• Data
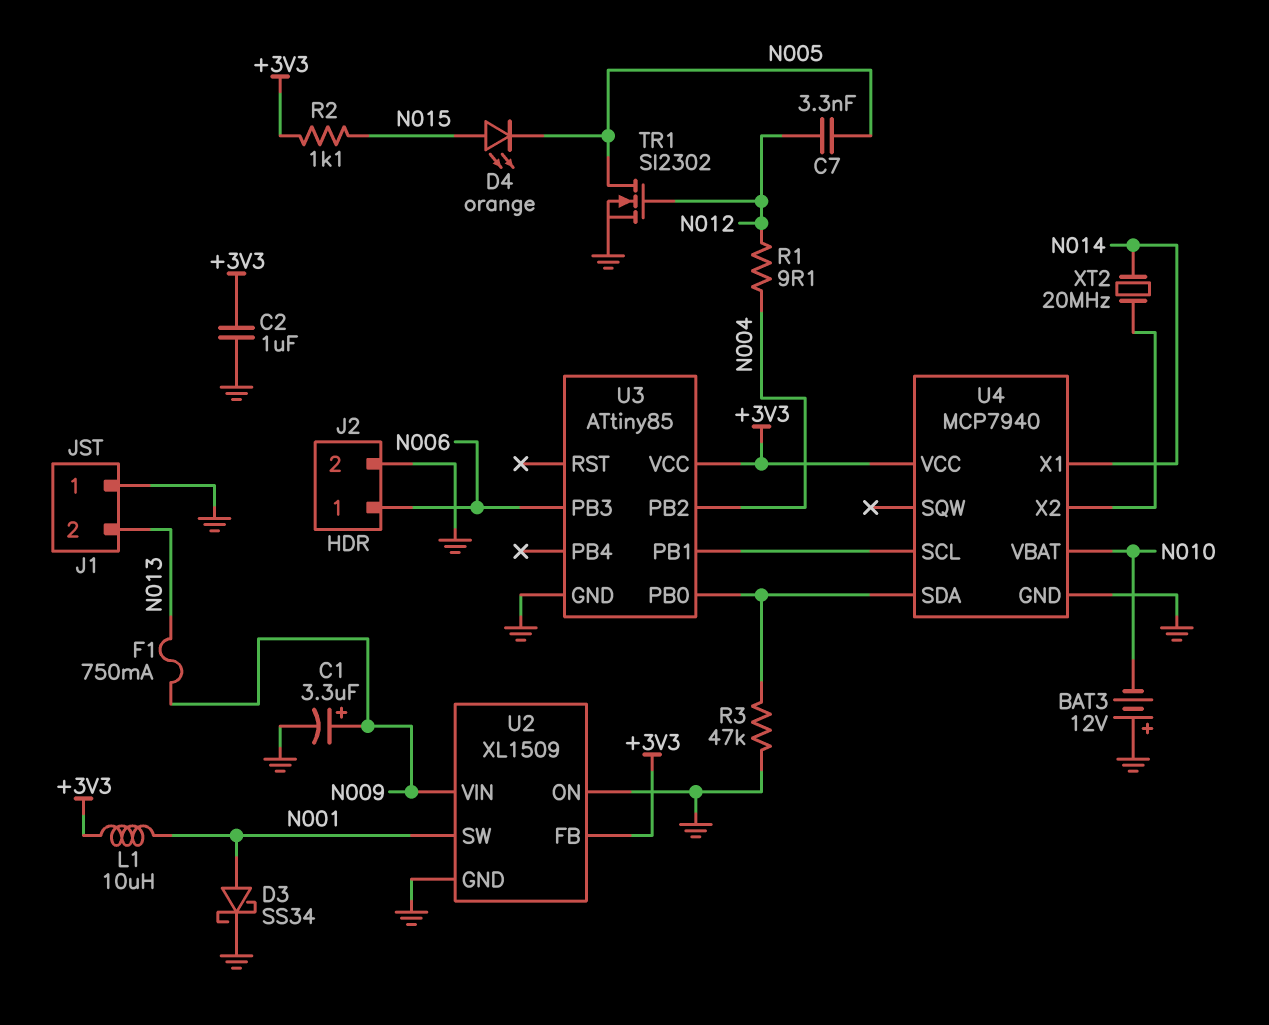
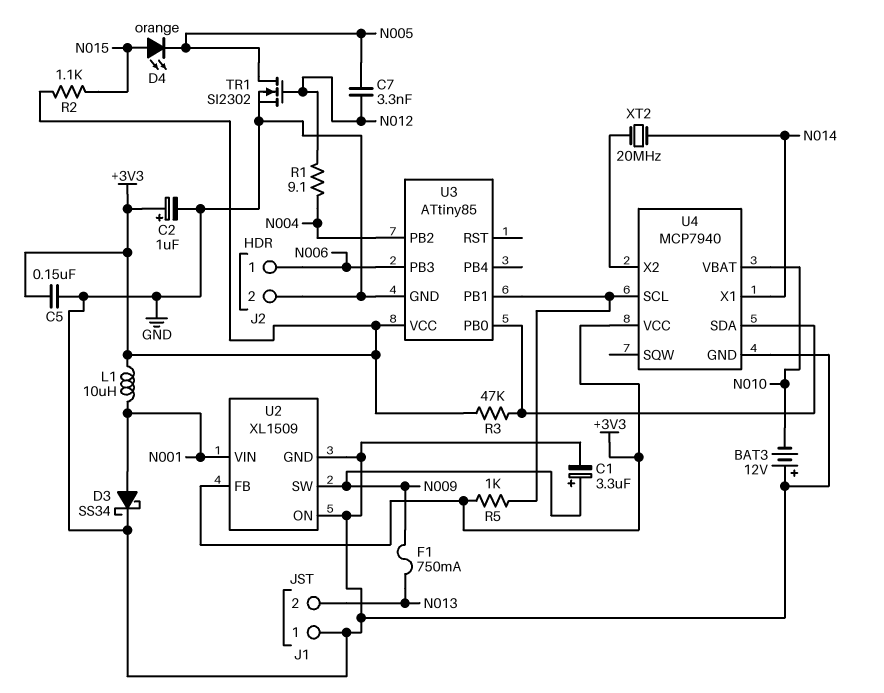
C2: 1uF (+3V3, GND) -> 1uF (plus +3V3, minus GND)
C5: none -> 150nF (+3V3, GND)
R3: 47k (GND, U3/PB0) -> 47k (+3V3, U3/PB0)
R5: none -> 1k (+3V3, U3/PB1)
U2 pin SW: N001 -> N009
U2 pin VIN: N009 -> N001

• Work to complete
A word-for-word repetition of the data above, without pictures, is the expected answer.

• Task solution
C2: 1uF (+3V3, GND) -> 1uF (plus +3V3, minus GND)
C5: none -> 150nF (+3V3, GND)
R3: 47k (GND, U3/PB0) -> 47k (+3V3, U3/PB0)
R5: none -> 1k (+3V3, U3/PB1)
U2 pin SW: N001 -> N009
U2 pin VIN: N009 -> N001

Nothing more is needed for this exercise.